The records that follow must be transcribed in full, without any change.

BEGIN ENTRIES SHOWN

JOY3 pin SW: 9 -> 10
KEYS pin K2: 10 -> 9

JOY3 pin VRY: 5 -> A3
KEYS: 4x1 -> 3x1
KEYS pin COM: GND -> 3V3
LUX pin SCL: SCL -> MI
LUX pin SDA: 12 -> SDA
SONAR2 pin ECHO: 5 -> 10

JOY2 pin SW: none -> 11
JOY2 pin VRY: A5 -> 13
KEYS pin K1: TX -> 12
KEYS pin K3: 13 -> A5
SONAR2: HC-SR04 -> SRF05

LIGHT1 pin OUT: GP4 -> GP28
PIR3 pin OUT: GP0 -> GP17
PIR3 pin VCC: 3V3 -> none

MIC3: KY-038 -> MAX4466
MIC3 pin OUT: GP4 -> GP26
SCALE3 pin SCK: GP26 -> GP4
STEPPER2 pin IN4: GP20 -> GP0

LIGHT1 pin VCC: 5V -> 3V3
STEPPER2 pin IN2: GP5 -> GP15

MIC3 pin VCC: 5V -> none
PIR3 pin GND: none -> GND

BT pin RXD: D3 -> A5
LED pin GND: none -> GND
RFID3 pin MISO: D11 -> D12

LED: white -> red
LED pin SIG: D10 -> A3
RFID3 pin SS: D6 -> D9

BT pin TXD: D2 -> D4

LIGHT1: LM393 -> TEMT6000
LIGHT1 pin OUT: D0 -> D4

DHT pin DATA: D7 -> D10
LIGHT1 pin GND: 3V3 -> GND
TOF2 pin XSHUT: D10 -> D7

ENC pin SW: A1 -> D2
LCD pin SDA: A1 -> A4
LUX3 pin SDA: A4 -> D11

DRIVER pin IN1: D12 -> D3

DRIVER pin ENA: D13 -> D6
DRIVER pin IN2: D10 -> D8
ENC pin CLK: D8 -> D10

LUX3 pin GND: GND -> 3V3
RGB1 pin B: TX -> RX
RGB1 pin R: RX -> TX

END ENTRIES SHOWN

**ANSWER TO THIS PROBLEM**
JOY3 pin SW: 9 -> 10
KEYS pin K2: 10 -> 9

JOY3 pin VRY: 5 -> A3
KEYS: 4x1 -> 3x1
KEYS pin COM: GND -> 3V3
LUX pin SCL: SCL -> MI
LUX pin SDA: 12 -> SDA
SONAR2 pin ECHO: 5 -> 10

JOY2 pin SW: none -> 11
JOY2 pin VRY: A5 -> 13
KEYS pin K1: TX -> 12
KEYS pin K3: 13 -> A5
SONAR2: HC-SR04 -> SRF05

LIGHT1 pin OUT: GP4 -> GP28
PIR3 pin OUT: GP0 -> GP17
PIR3 pin VCC: 3V3 -> none

MIC3: KY-038 -> MAX4466
MIC3 pin OUT: GP4 -> GP26
SCALE3 pin SCK: GP26 -> GP4
STEPPER2 pin IN4: GP20 -> GP0

LIGHT1 pin VCC: 5V -> 3V3
STEPPER2 pin IN2: GP5 -> GP15

MIC3 pin VCC: 5V -> none
PIR3 pin GND: none -> GND

BT pin RXD: D3 -> A5
LED pin GND: none -> GND
RFID3 pin MISO: D11 -> D12

LED: white -> red
LED pin SIG: D10 -> A3
RFID3 pin SS: D6 -> D9

BT pin TXD: D2 -> D4

LIGHT1: LM393 -> TEMT6000
LIGHT1 pin OUT: D0 -> D4

DHT pin DATA: D7 -> D10
LIGHT1 pin GND: 3V3 -> GND
TOF2 pin XSHUT: D10 -> D7

ENC pin SW: A1 -> D2
LCD pin SDA: A1 -> A4
LUX3 pin SDA: A4 -> D11

DRIVER pin IN1: D12 -> D3

DRIVER pin ENA: D13 -> D6
DRIVER pin IN2: D10 -> D8
ENC pin CLK: D8 -> D10

LUX3 pin GND: GND -> 3V3
RGB1 pin B: TX -> RX
RGB1 pin R: RX -> TX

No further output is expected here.